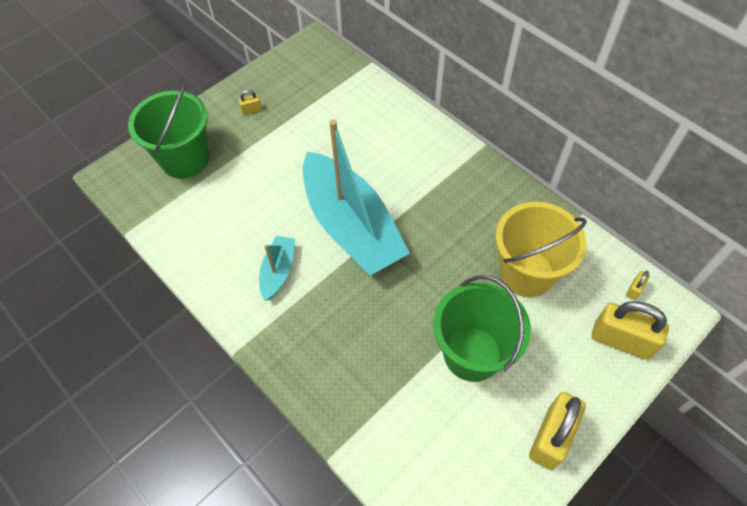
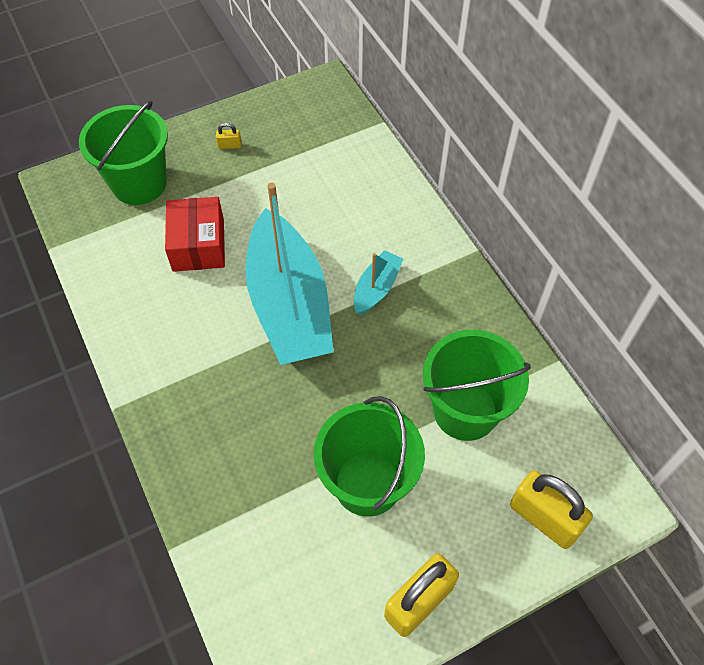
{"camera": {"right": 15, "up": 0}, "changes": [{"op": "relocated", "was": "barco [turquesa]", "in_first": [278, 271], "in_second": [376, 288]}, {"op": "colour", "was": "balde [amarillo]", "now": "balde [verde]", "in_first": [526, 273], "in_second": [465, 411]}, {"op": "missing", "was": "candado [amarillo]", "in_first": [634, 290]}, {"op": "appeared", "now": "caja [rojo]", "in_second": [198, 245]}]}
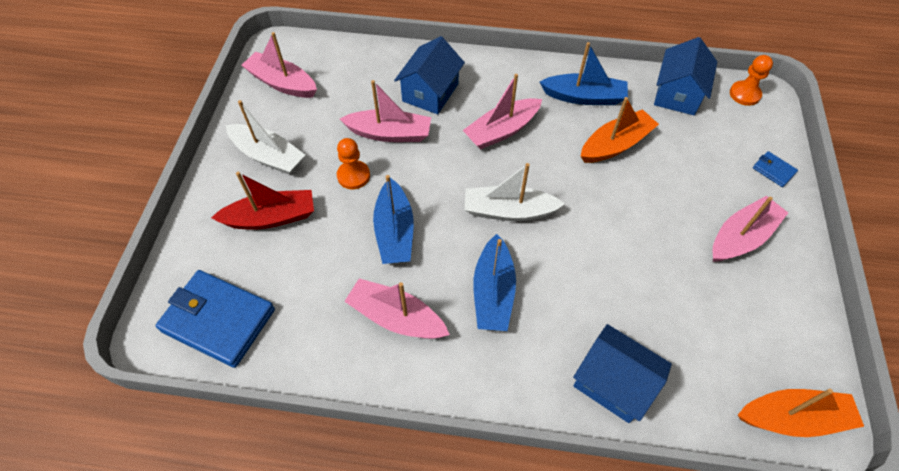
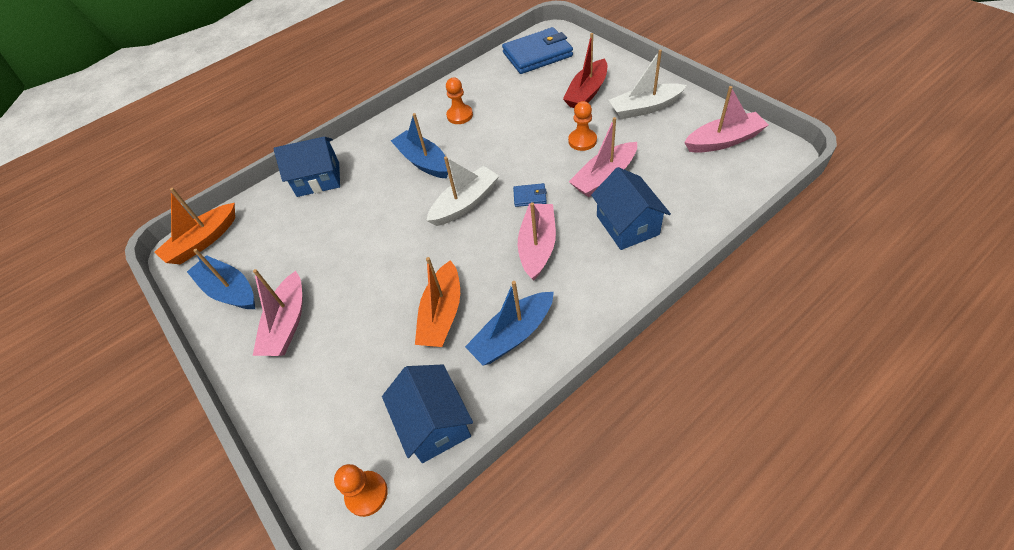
{"camera": {"right": 140, "up": -5}, "changes": [{"op": "exchanged", "was": "barco [rosa]", "now": "peón [naranja]", "in_first": [396, 317], "in_second": [460, 115]}, {"op": "relocated", "was": "barco [azul]", "in_first": [395, 231], "in_second": [229, 290]}, {"op": "relocated", "was": "cartera [azul]", "in_first": [773, 170], "in_second": [530, 196]}]}
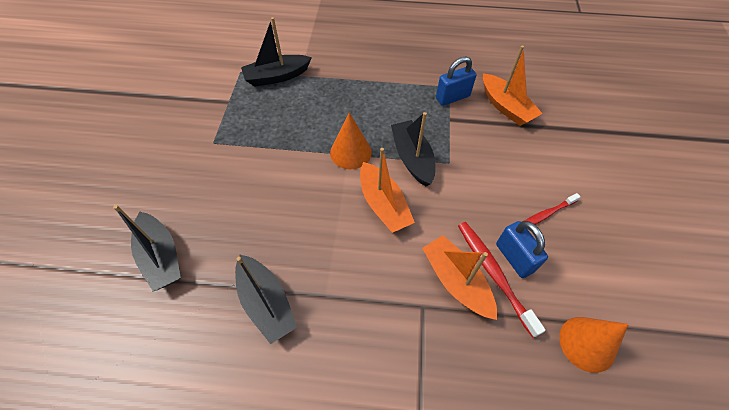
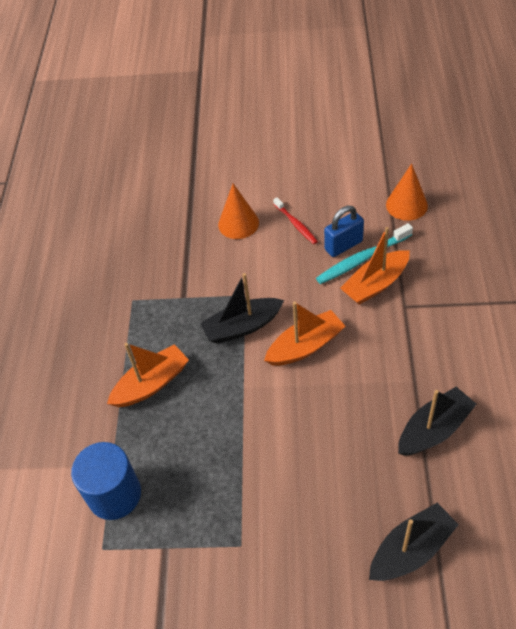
{"camera": {"right": -90, "up": -5}, "changes": [{"op": "exchanged", "was": "barco [negro]", "now": "cilindro [azul]", "in_first": [277, 76], "in_second": [114, 494]}, {"op": "relocated", "was": "cono [naranja]", "in_first": [350, 152], "in_second": [238, 223]}, {"op": "missing", "was": "candado [azul]", "in_first": [452, 97]}, {"op": "colour", "was": "cepillo de dientes [rojo]", "now": "cepillo de dientes [turquesa]", "in_first": [494, 274], "in_second": [362, 259]}, {"op": "relocated", "was": "barco [naranja]", "in_first": [506, 107], "in_second": [151, 384]}]}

Assigned task - Line by line, return the listing above exactly, dropping every picture.

Answer space -
{"camera": {"right": 15, "up": 0}, "changes": [{"op": "relocated", "was": "barco [turquesa]", "in_first": [278, 271], "in_second": [376, 288]}, {"op": "colour", "was": "balde [amarillo]", "now": "balde [verde]", "in_first": [526, 273], "in_second": [465, 411]}, {"op": "missing", "was": "candado [amarillo]", "in_first": [634, 290]}, {"op": "appeared", "now": "caja [rojo]", "in_second": [198, 245]}]}
{"camera": {"right": 140, "up": -5}, "changes": [{"op": "exchanged", "was": "barco [rosa]", "now": "peón [naranja]", "in_first": [396, 317], "in_second": [460, 115]}, {"op": "relocated", "was": "barco [azul]", "in_first": [395, 231], "in_second": [229, 290]}, {"op": "relocated", "was": "cartera [azul]", "in_first": [773, 170], "in_second": [530, 196]}]}
{"camera": {"right": -90, "up": -5}, "changes": [{"op": "exchanged", "was": "barco [negro]", "now": "cilindro [azul]", "in_first": [277, 76], "in_second": [114, 494]}, {"op": "relocated", "was": "cono [naranja]", "in_first": [350, 152], "in_second": [238, 223]}, {"op": "missing", "was": "candado [azul]", "in_first": [452, 97]}, {"op": "colour", "was": "cepillo de dientes [rojo]", "now": "cepillo de dientes [turquesa]", "in_first": [494, 274], "in_second": [362, 259]}, {"op": "relocated", "was": "barco [naranja]", "in_first": [506, 107], "in_second": [151, 384]}]}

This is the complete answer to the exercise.